Task requirements: When you copy the listing, reproduce each line as it appears and omit every image.

######

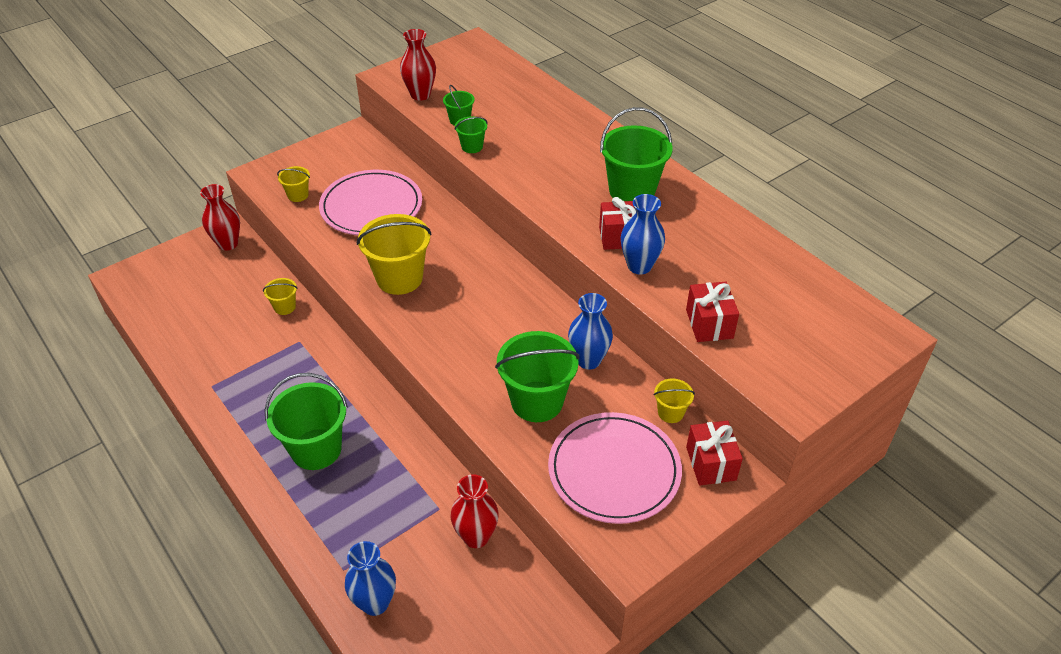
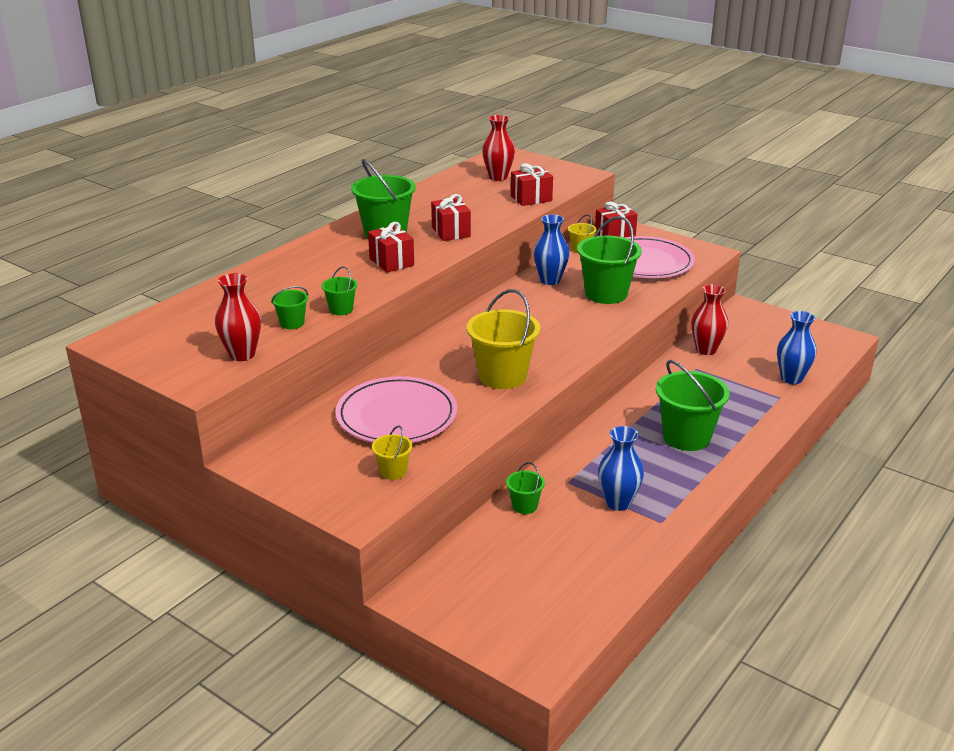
camera: 105 degrees left, 15 degrees down
(228, 244) = (435, 587): red vase -> red vase (498, 177)
(285, 307) = (524, 506): yellow bucket -> green bucket
(559, 186) = (391, 262): none -> red gift
(639, 266) = (482, 223): blue vase -> blue vase (618, 503)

######

Answer for this exercise:
camera: 105 degrees left, 15 degrees down
(228, 244) = (435, 587): red vase -> red vase (498, 177)
(285, 307) = (524, 506): yellow bucket -> green bucket
(559, 186) = (391, 262): none -> red gift
(639, 266) = (482, 223): blue vase -> blue vase (618, 503)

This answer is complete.